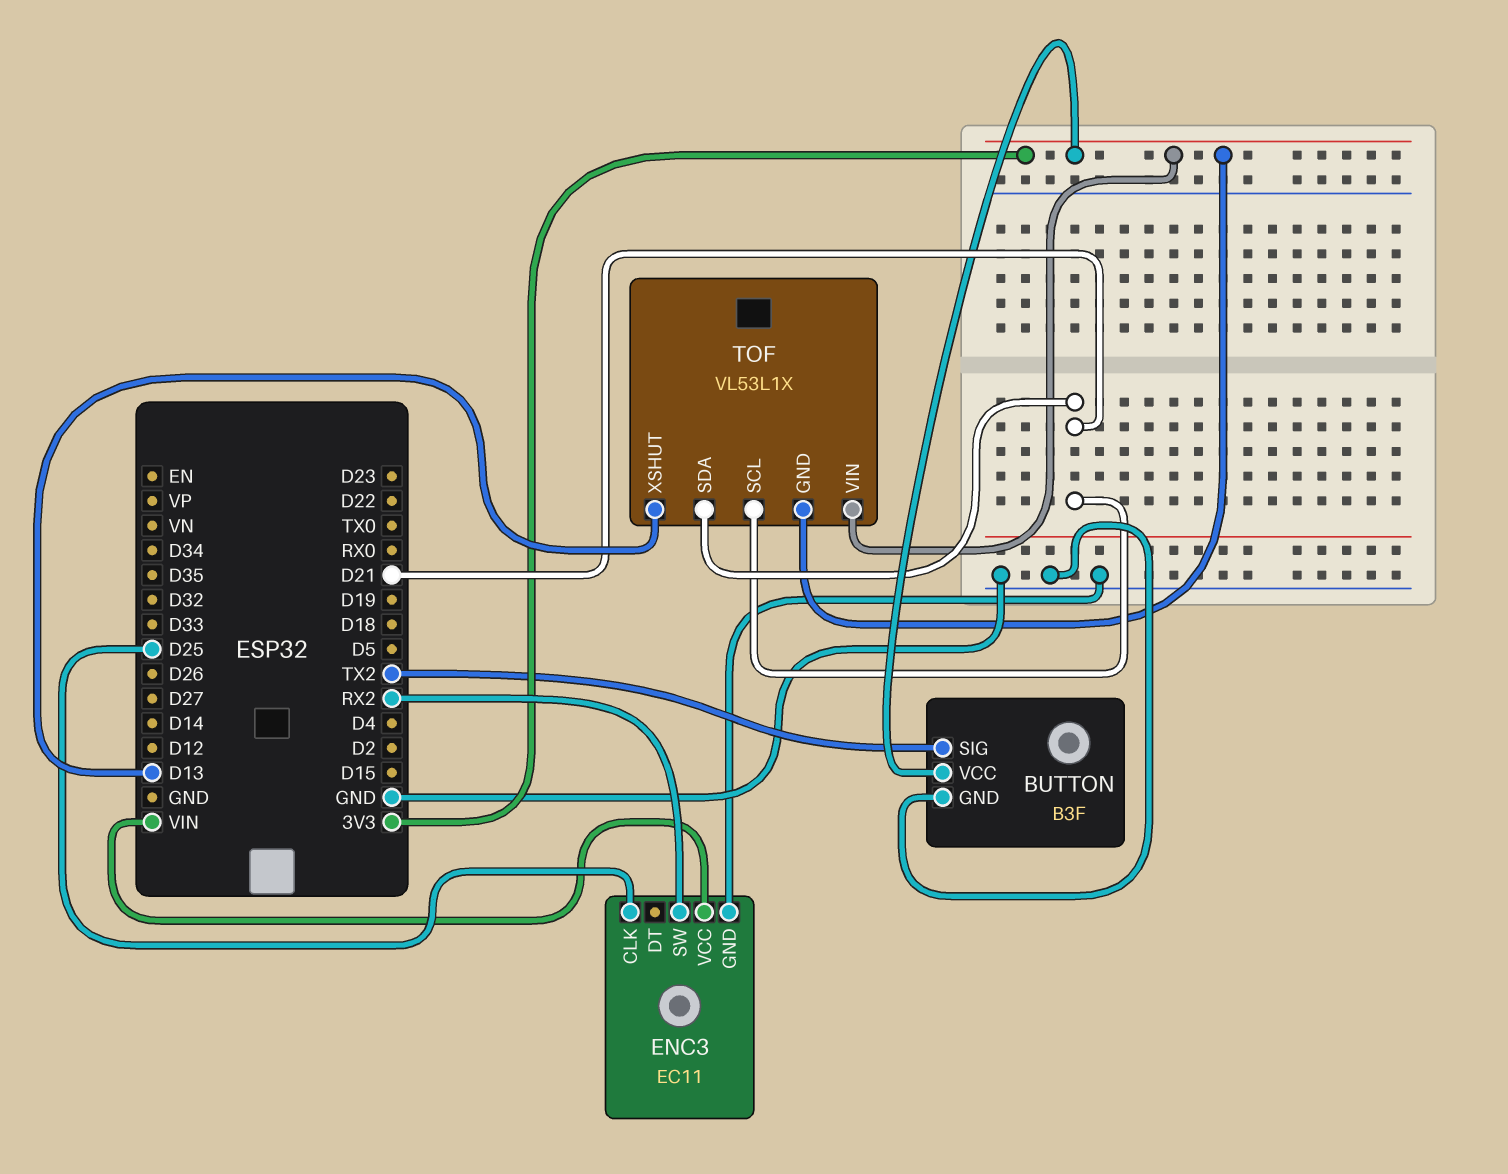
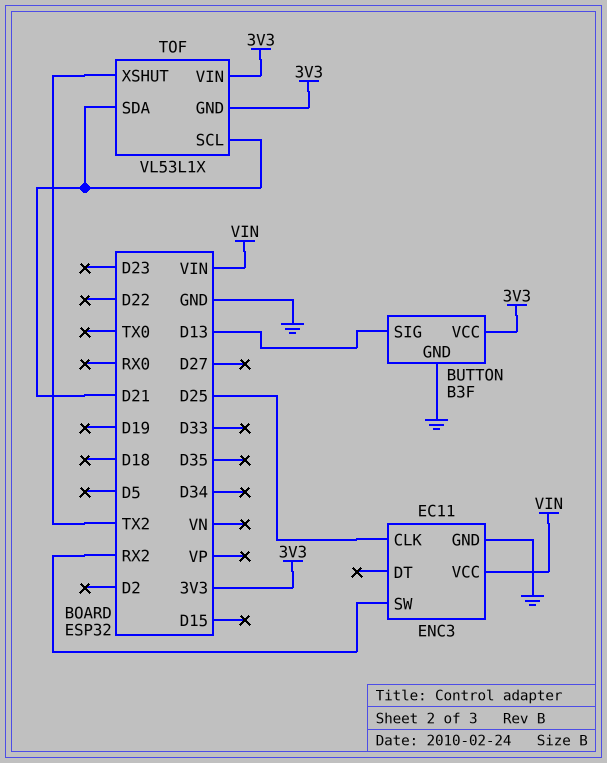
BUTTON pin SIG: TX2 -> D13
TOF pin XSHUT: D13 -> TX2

---

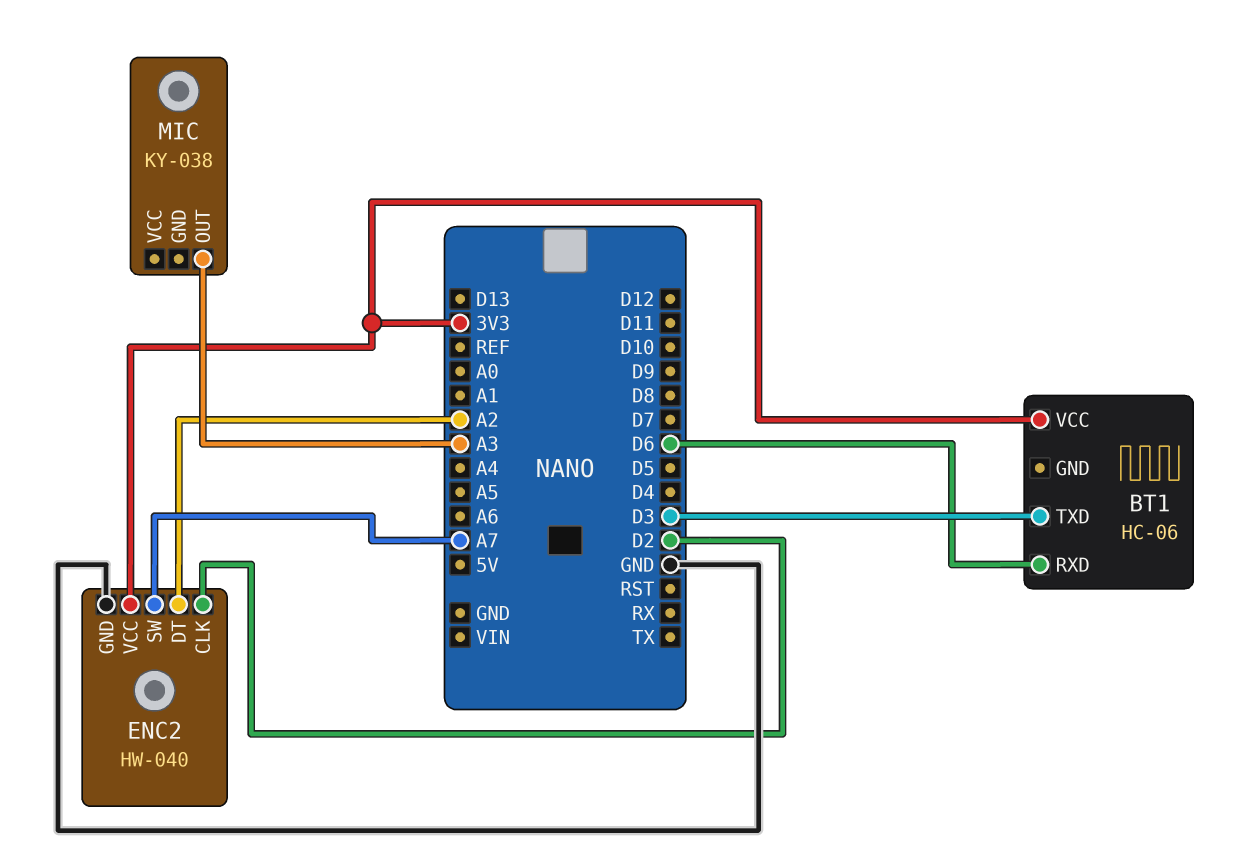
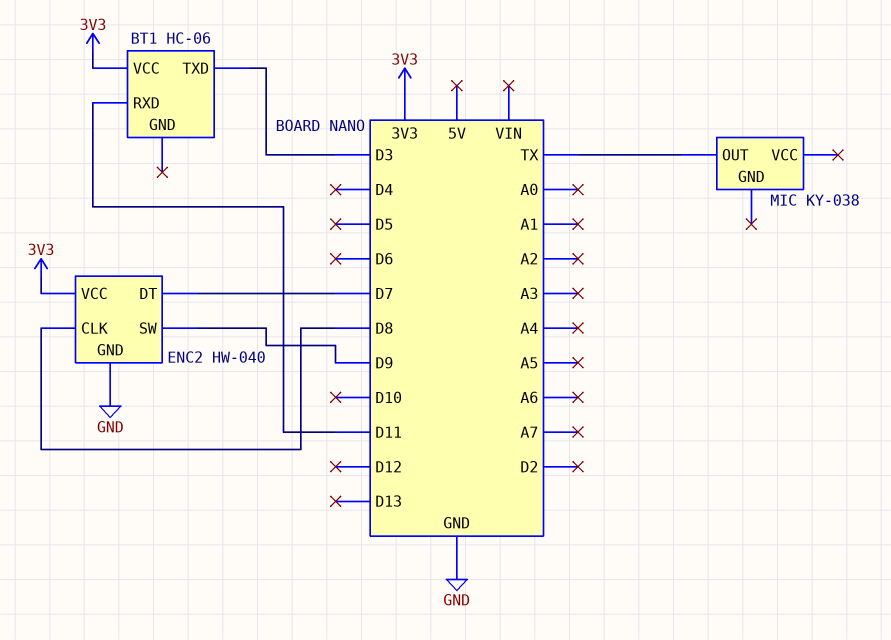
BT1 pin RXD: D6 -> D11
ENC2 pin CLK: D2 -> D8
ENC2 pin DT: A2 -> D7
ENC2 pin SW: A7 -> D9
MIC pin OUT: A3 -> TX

▶ **Your goal**: Once you reach the line with "BT1 pin RXD: D6 -> D11" in the data above, copy it and every line after it exactly, up to and including the line with "MIC pin OUT: A3 -> TX".

▶ **Task answer**:
BT1 pin RXD: D6 -> D11
ENC2 pin CLK: D2 -> D8
ENC2 pin DT: A2 -> D7
ENC2 pin SW: A7 -> D9
MIC pin OUT: A3 -> TX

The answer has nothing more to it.